● Work order: Word for word, restate the lines of the data from the first through the one containing "Second Team: [154,364,452,553]", and nothing else.

● Data to examine:

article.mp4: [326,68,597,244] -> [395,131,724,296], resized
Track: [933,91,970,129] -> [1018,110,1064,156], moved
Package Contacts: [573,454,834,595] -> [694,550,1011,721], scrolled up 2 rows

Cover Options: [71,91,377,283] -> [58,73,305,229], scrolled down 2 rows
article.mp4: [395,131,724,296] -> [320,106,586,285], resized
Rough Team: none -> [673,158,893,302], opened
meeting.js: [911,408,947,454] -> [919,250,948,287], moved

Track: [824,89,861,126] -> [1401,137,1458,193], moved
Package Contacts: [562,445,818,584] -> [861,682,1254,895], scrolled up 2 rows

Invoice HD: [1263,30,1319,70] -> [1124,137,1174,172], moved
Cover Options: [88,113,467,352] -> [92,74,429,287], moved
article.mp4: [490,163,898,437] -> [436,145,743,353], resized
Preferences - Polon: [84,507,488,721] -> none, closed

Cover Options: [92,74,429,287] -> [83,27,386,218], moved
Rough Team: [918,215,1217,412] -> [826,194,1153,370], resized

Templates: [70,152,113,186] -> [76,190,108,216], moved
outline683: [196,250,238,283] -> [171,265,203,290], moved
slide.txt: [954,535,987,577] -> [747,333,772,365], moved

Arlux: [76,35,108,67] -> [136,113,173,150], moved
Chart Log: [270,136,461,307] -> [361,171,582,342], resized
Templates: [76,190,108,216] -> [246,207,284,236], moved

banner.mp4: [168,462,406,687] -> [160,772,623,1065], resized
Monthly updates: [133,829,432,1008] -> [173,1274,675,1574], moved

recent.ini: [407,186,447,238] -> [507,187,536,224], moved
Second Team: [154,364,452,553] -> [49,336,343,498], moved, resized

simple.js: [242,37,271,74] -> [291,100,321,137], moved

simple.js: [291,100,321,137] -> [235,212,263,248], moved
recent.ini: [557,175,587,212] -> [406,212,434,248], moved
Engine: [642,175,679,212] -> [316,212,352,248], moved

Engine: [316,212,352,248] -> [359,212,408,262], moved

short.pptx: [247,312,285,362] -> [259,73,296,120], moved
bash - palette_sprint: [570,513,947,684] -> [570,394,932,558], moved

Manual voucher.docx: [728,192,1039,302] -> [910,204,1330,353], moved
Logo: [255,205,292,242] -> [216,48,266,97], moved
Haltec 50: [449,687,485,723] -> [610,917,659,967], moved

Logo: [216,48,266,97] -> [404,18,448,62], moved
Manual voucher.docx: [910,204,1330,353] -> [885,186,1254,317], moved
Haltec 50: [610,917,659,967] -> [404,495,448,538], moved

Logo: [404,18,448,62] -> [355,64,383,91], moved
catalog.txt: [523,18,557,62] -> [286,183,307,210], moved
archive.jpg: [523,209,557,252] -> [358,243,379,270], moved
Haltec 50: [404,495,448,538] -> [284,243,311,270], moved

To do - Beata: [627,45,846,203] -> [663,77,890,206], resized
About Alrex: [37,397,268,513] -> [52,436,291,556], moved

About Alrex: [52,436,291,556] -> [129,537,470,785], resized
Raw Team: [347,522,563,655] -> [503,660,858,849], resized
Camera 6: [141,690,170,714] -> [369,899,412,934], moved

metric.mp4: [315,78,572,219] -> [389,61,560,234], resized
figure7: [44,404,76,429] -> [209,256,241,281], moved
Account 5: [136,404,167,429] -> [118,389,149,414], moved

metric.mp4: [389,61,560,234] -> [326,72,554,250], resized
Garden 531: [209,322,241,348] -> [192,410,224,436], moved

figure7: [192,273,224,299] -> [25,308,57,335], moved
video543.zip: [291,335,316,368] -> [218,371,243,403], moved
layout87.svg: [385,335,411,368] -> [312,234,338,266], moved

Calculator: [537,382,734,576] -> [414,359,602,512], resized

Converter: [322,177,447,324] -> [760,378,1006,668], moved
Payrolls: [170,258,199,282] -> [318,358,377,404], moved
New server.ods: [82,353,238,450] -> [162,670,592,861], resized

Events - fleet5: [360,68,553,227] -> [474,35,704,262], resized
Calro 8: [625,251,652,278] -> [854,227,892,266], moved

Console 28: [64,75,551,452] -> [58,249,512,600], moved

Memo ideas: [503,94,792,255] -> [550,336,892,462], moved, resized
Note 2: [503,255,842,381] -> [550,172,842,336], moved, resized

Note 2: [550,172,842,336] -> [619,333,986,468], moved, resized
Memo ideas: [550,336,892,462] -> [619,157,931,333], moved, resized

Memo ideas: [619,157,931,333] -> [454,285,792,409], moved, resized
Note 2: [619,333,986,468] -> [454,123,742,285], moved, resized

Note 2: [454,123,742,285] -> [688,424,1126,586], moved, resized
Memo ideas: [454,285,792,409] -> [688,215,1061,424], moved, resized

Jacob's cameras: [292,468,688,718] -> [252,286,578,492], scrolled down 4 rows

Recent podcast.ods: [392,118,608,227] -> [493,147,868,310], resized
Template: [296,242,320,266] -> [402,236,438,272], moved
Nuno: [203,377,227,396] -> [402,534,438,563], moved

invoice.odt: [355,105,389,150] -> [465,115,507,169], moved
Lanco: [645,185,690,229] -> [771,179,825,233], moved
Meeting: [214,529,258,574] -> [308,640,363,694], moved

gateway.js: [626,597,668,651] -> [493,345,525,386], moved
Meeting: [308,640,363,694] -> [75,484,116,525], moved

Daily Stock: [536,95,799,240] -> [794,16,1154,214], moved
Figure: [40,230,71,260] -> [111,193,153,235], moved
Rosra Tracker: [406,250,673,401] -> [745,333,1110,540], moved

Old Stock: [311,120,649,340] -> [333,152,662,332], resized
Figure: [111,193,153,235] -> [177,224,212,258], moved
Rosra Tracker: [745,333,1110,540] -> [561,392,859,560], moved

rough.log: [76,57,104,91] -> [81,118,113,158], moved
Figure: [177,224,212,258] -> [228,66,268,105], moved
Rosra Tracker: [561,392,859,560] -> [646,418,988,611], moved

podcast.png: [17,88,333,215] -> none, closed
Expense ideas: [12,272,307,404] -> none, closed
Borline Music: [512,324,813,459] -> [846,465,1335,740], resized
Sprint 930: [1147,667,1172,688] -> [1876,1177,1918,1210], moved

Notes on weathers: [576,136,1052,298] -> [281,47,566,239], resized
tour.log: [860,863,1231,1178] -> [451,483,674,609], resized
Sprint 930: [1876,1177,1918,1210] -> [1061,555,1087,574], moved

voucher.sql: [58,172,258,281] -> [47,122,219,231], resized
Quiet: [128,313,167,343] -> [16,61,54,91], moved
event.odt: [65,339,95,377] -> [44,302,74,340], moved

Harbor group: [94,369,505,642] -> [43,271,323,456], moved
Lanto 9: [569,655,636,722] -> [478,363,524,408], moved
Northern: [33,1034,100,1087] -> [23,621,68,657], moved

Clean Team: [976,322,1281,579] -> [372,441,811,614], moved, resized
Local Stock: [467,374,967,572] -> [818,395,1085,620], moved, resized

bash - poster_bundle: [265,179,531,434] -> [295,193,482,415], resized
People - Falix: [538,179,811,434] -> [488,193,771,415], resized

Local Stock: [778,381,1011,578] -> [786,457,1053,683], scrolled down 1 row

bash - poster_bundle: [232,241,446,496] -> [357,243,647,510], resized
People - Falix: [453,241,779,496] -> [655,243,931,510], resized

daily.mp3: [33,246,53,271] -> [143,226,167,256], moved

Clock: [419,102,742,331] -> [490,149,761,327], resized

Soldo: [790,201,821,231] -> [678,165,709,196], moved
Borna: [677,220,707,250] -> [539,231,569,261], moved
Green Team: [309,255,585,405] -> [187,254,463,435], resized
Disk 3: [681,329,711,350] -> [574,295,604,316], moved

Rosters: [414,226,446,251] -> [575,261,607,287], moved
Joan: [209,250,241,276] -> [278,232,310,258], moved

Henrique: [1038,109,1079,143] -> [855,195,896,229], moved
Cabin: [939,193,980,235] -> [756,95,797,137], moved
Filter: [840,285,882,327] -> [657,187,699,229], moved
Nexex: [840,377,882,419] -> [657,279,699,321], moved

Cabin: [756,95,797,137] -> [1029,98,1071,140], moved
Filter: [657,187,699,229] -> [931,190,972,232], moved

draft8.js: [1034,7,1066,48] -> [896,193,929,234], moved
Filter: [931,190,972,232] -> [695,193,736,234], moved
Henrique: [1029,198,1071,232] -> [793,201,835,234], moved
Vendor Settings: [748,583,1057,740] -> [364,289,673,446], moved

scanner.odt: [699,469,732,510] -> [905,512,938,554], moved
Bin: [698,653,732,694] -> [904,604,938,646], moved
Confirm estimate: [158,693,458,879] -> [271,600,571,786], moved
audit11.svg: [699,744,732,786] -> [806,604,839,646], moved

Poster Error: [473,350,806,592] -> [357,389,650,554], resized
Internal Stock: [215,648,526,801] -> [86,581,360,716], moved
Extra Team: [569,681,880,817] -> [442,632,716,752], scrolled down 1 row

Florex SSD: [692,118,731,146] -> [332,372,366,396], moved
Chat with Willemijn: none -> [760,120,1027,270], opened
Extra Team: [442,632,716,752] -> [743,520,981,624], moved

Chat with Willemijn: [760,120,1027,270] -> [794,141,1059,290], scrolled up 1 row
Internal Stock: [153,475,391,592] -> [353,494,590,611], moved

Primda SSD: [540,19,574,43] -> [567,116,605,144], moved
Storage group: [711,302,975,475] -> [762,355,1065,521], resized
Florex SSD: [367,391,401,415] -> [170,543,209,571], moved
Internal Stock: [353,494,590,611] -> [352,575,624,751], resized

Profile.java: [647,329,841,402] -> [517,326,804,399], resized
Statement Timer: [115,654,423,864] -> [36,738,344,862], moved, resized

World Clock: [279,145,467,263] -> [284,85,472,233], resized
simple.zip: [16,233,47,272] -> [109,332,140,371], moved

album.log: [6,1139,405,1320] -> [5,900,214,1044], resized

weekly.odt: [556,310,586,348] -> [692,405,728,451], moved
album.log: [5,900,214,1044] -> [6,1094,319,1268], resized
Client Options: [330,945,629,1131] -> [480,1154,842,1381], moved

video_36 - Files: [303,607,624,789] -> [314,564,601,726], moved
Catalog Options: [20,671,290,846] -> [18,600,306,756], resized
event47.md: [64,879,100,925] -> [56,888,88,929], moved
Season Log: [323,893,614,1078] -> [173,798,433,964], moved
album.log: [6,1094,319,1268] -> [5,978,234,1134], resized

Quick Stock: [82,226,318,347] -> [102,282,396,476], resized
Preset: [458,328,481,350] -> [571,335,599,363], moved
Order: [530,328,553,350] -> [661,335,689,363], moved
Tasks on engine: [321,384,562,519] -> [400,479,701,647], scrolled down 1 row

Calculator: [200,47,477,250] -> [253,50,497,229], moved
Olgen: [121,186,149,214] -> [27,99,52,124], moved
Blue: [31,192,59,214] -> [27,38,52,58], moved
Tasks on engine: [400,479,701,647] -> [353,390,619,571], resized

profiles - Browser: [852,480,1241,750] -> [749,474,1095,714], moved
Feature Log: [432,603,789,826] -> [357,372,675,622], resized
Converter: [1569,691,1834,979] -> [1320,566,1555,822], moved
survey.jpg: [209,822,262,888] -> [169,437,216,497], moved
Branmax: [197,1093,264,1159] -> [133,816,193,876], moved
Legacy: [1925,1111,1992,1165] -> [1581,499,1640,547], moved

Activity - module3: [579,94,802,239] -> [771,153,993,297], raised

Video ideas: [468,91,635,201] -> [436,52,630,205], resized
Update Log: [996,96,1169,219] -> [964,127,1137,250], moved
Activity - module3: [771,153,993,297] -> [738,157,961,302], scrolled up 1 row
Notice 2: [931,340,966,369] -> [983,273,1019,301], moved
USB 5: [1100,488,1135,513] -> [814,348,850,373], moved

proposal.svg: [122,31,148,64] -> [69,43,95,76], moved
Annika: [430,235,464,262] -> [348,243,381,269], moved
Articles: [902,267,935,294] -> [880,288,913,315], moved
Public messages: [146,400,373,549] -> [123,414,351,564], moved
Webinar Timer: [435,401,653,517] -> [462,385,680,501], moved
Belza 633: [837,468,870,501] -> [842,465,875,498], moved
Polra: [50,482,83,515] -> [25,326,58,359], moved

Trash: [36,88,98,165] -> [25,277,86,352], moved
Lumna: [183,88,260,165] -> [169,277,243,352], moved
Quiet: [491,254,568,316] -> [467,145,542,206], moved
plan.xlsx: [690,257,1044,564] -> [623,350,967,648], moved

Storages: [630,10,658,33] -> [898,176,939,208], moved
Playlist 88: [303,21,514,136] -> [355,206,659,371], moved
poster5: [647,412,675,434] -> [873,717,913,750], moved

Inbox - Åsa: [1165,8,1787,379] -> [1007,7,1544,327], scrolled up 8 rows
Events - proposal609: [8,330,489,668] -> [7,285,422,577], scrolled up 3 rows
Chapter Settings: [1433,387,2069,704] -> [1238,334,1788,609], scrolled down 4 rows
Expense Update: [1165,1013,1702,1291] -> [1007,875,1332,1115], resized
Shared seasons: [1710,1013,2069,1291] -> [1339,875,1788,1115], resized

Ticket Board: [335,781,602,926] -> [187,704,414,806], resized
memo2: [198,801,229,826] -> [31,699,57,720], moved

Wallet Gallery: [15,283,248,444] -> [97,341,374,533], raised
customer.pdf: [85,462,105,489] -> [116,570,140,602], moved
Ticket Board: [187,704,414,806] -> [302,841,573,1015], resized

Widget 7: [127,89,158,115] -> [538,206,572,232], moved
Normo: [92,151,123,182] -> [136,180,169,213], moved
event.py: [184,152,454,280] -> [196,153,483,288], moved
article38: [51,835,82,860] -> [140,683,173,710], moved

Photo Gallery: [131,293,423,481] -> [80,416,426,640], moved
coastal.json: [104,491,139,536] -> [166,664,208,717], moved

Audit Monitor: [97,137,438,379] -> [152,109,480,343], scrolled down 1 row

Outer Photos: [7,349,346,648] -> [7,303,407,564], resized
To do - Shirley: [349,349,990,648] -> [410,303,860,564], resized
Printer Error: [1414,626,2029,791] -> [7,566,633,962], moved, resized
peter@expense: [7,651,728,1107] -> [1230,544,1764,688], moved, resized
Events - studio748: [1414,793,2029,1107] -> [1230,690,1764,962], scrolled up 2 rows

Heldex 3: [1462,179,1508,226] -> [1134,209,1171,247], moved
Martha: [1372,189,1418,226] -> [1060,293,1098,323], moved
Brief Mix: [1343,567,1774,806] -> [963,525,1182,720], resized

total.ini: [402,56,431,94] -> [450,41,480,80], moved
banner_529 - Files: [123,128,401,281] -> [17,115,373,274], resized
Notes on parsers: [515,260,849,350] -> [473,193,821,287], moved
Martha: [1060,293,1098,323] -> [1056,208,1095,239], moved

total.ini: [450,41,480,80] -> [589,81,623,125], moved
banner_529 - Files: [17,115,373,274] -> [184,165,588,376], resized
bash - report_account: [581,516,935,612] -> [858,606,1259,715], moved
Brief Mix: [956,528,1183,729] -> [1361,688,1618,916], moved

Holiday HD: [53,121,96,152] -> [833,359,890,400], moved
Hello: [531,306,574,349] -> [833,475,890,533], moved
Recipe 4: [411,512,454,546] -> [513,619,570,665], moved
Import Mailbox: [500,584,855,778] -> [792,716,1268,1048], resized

● Finished task:
article.mp4: [326,68,597,244] -> [395,131,724,296], resized
Track: [933,91,970,129] -> [1018,110,1064,156], moved
Package Contacts: [573,454,834,595] -> [694,550,1011,721], scrolled up 2 rows

Cover Options: [71,91,377,283] -> [58,73,305,229], scrolled down 2 rows
article.mp4: [395,131,724,296] -> [320,106,586,285], resized
Rough Team: none -> [673,158,893,302], opened
meeting.js: [911,408,947,454] -> [919,250,948,287], moved

Track: [824,89,861,126] -> [1401,137,1458,193], moved
Package Contacts: [562,445,818,584] -> [861,682,1254,895], scrolled up 2 rows

Invoice HD: [1263,30,1319,70] -> [1124,137,1174,172], moved
Cover Options: [88,113,467,352] -> [92,74,429,287], moved
article.mp4: [490,163,898,437] -> [436,145,743,353], resized
Preferences - Polon: [84,507,488,721] -> none, closed

Cover Options: [92,74,429,287] -> [83,27,386,218], moved
Rough Team: [918,215,1217,412] -> [826,194,1153,370], resized

Templates: [70,152,113,186] -> [76,190,108,216], moved
outline683: [196,250,238,283] -> [171,265,203,290], moved
slide.txt: [954,535,987,577] -> [747,333,772,365], moved

Arlux: [76,35,108,67] -> [136,113,173,150], moved
Chart Log: [270,136,461,307] -> [361,171,582,342], resized
Templates: [76,190,108,216] -> [246,207,284,236], moved

banner.mp4: [168,462,406,687] -> [160,772,623,1065], resized
Monthly updates: [133,829,432,1008] -> [173,1274,675,1574], moved

recent.ini: [407,186,447,238] -> [507,187,536,224], moved
Second Team: [154,364,452,553] -> [49,336,343,498], moved, resized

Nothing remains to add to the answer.